▶ [What you have to do]: Count the lines in the records below that contain the string "Where", and reply with the number alone.

▶ [Data for this exercise]:

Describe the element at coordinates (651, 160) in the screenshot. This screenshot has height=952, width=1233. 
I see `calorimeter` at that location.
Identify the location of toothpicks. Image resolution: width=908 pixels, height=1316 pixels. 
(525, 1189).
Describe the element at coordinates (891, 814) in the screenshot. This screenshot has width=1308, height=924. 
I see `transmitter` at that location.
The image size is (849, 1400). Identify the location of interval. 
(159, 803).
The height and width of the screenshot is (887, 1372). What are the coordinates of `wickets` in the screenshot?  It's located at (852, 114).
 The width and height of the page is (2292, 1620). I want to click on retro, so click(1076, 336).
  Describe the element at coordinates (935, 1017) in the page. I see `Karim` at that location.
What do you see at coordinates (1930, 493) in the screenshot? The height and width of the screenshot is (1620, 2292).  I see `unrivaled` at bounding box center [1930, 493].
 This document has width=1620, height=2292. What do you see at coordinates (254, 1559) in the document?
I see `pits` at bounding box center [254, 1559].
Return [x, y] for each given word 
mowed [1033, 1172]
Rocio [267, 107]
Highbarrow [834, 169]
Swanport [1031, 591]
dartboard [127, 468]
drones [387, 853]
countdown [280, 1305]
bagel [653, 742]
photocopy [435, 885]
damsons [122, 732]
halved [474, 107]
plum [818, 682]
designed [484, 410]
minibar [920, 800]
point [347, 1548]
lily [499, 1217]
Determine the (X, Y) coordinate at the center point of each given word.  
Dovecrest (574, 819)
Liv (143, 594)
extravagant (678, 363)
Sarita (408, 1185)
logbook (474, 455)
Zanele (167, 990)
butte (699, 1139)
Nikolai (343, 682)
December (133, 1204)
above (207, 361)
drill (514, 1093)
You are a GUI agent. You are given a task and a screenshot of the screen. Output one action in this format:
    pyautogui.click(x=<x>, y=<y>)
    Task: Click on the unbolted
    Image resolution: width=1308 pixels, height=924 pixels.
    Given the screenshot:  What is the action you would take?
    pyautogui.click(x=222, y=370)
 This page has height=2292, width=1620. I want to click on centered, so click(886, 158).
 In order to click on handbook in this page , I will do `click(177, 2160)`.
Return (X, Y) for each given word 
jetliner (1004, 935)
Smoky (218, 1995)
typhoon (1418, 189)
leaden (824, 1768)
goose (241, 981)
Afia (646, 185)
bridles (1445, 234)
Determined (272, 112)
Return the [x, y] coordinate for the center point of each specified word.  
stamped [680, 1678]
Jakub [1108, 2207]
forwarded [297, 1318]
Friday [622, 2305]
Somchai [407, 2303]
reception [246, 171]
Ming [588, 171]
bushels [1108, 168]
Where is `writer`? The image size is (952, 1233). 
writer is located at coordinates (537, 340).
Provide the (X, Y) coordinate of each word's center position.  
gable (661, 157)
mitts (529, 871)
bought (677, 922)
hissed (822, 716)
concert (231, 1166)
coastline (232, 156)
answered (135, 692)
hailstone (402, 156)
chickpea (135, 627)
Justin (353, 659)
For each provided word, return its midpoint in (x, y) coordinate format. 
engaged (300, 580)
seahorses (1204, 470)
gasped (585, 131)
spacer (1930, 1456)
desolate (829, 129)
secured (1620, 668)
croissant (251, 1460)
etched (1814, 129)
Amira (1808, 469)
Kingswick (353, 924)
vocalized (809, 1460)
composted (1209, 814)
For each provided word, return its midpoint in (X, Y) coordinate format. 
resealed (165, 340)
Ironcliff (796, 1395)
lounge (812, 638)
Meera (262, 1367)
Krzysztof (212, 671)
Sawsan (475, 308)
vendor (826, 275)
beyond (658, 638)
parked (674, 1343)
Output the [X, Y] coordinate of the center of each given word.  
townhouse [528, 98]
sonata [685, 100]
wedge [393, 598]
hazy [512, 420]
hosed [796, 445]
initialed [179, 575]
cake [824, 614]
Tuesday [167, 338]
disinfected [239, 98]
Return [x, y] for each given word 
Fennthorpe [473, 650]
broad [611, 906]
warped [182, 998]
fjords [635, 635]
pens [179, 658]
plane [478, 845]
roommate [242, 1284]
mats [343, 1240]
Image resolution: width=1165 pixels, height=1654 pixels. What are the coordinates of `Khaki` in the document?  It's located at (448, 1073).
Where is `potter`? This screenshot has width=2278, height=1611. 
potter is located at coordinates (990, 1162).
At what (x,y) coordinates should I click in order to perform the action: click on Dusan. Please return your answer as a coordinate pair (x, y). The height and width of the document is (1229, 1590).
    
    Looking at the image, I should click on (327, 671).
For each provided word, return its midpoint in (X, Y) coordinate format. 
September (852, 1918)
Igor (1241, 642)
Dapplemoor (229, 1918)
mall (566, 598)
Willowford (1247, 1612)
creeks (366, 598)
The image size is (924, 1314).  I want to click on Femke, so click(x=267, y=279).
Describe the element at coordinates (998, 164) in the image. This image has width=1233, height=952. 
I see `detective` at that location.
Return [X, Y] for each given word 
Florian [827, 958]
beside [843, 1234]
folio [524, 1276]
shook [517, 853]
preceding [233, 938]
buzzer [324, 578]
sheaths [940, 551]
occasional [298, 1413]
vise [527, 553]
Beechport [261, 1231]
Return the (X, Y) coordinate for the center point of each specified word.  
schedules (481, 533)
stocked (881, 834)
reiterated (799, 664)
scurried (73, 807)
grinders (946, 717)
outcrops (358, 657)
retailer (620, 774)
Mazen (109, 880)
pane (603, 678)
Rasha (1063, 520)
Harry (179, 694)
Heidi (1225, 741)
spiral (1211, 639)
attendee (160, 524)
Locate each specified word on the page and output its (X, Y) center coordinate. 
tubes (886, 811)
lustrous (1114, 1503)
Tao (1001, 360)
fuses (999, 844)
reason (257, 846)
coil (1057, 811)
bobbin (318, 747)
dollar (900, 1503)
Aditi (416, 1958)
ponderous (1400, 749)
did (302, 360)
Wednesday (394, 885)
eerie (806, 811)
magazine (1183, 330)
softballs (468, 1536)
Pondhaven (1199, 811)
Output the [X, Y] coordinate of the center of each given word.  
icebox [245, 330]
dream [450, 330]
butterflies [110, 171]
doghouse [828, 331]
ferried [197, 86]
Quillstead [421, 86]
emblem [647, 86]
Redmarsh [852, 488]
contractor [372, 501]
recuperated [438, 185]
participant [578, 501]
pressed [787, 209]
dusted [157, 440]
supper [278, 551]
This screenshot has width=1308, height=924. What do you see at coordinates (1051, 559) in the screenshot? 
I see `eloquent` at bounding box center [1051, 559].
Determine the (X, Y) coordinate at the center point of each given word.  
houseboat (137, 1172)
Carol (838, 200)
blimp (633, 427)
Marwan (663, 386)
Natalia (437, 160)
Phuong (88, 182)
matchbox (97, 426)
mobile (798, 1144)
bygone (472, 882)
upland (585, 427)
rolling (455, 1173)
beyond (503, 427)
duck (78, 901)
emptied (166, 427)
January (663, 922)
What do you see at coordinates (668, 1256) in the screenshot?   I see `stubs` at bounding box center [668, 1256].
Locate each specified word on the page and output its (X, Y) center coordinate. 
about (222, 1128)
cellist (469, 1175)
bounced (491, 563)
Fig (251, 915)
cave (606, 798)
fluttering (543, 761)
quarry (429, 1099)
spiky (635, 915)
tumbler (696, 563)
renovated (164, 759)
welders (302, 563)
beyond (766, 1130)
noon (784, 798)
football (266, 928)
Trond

▶ [Answer to the task]: 2